BEGIN RECORDED INFORMATION

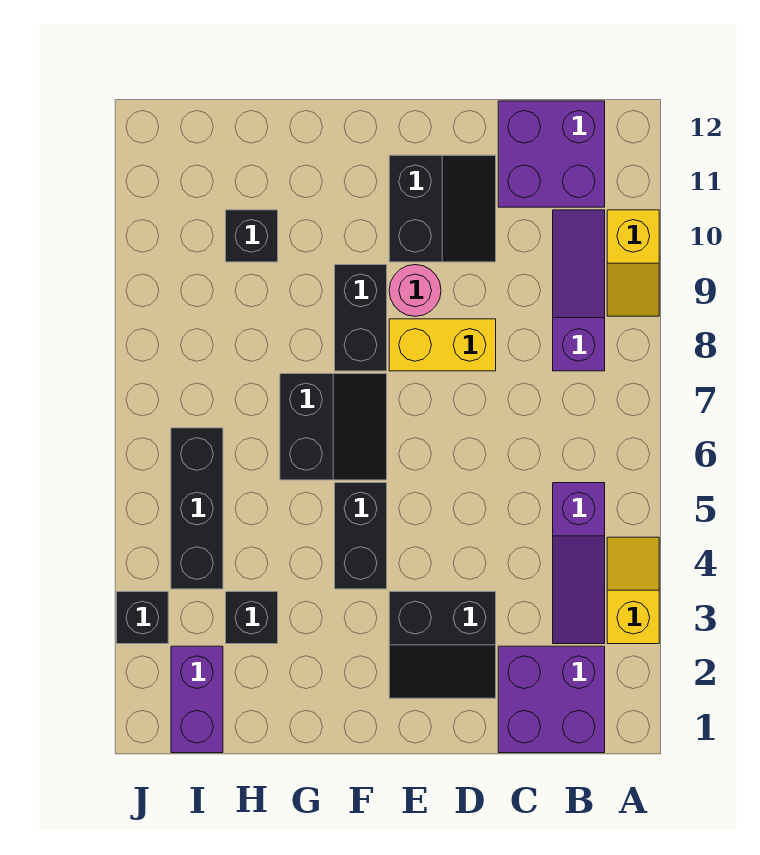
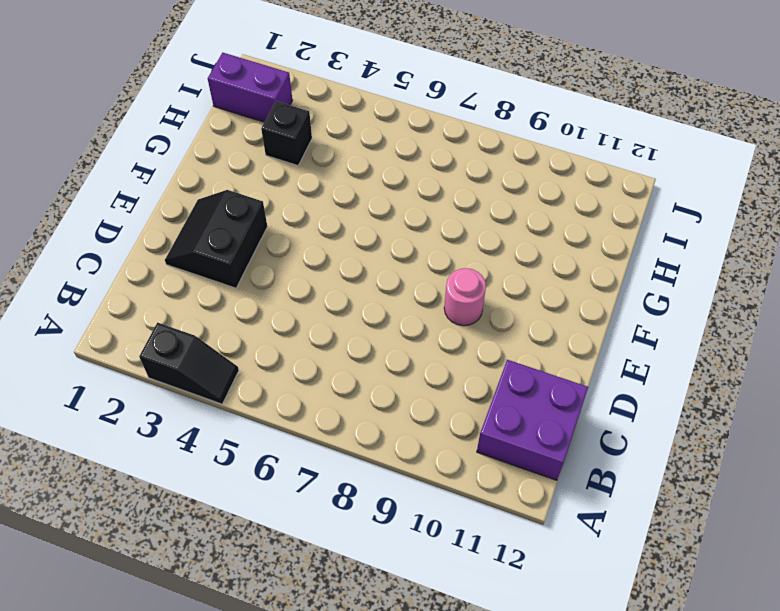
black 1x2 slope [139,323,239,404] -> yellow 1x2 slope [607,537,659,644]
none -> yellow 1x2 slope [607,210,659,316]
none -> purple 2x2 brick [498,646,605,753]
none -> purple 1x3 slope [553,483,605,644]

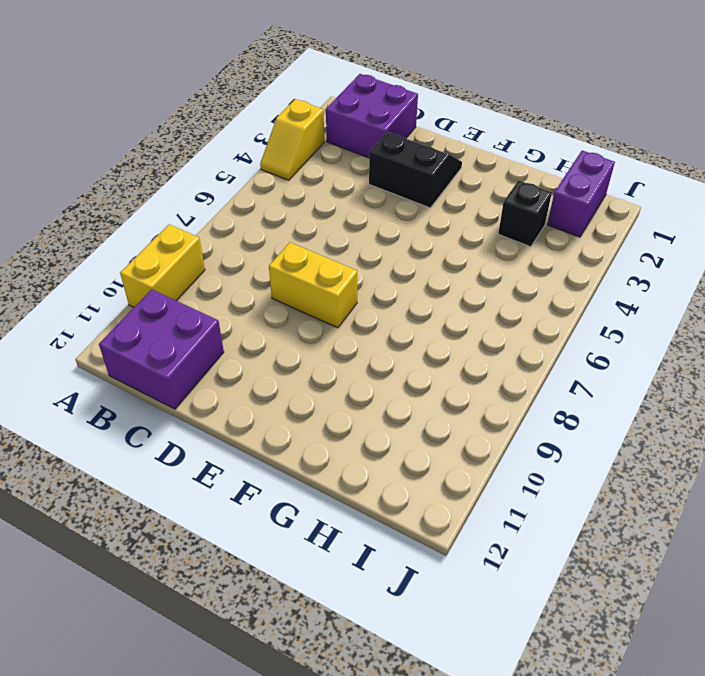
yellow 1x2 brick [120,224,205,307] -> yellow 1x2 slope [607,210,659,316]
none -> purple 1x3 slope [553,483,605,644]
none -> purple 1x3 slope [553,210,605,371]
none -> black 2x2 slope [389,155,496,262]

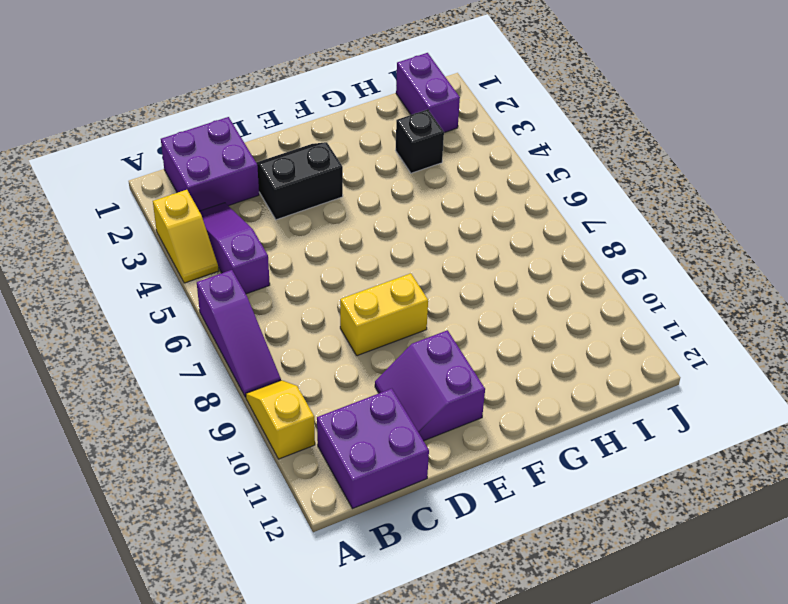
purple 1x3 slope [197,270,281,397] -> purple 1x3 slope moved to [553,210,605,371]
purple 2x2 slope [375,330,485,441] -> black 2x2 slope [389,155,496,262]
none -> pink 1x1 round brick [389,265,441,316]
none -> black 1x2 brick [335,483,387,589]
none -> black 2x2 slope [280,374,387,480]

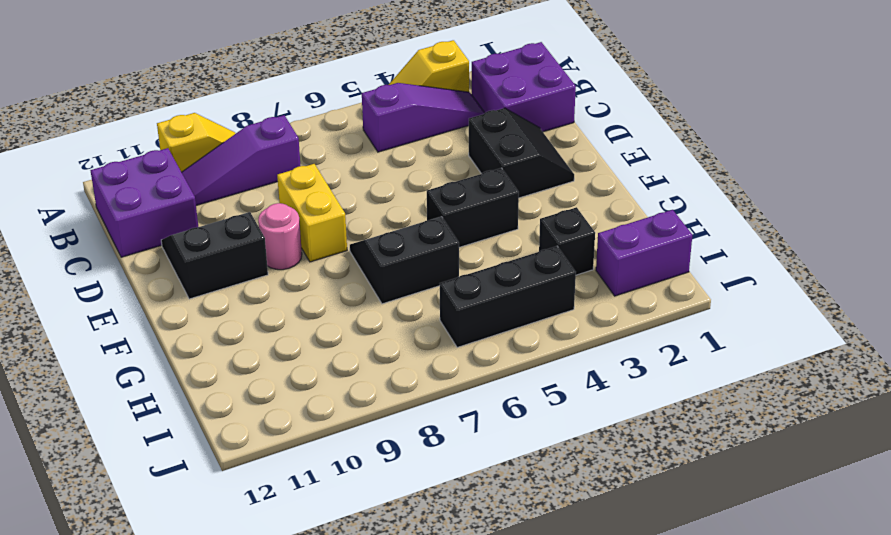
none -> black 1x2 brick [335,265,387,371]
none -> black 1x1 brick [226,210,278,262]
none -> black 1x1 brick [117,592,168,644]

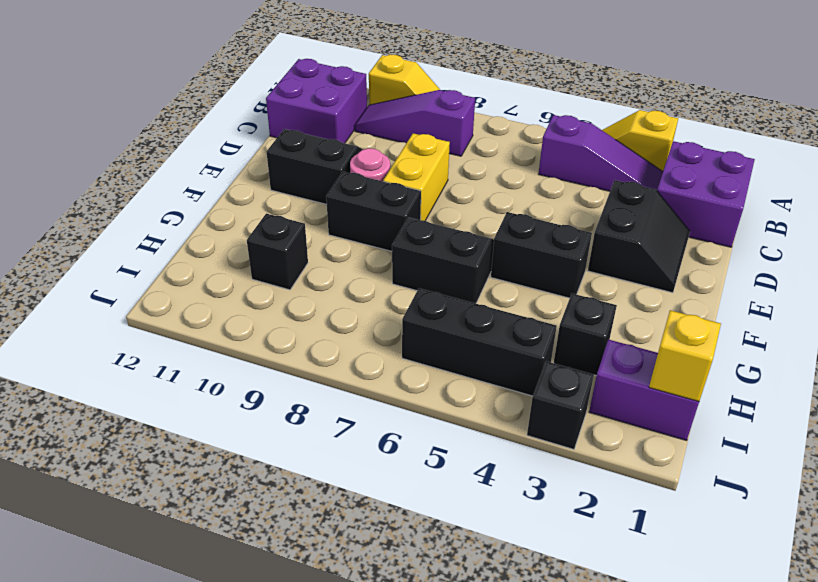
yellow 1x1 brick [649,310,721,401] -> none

END RECORDED INFORMATION

• [TASK STATEMENT]: A word-for-word copy of the listing is needed, with no pictures in it.

• [SOLUTION]:
black 1x2 slope [139,323,239,404] -> yellow 1x2 slope [607,537,659,644]
none -> yellow 1x2 slope [607,210,659,316]
none -> purple 2x2 brick [498,646,605,753]
none -> purple 1x3 slope [553,483,605,644]

yellow 1x2 brick [120,224,205,307] -> yellow 1x2 slope [607,210,659,316]
none -> purple 1x3 slope [553,483,605,644]
none -> purple 1x3 slope [553,210,605,371]
none -> black 2x2 slope [389,155,496,262]

purple 1x3 slope [197,270,281,397] -> purple 1x3 slope moved to [553,210,605,371]
purple 2x2 slope [375,330,485,441] -> black 2x2 slope [389,155,496,262]
none -> pink 1x1 round brick [389,265,441,316]
none -> black 1x2 brick [335,483,387,589]
none -> black 2x2 slope [280,374,387,480]

none -> black 1x2 brick [335,265,387,371]
none -> black 1x1 brick [226,210,278,262]
none -> black 1x1 brick [117,592,168,644]

yellow 1x1 brick [649,310,721,401] -> none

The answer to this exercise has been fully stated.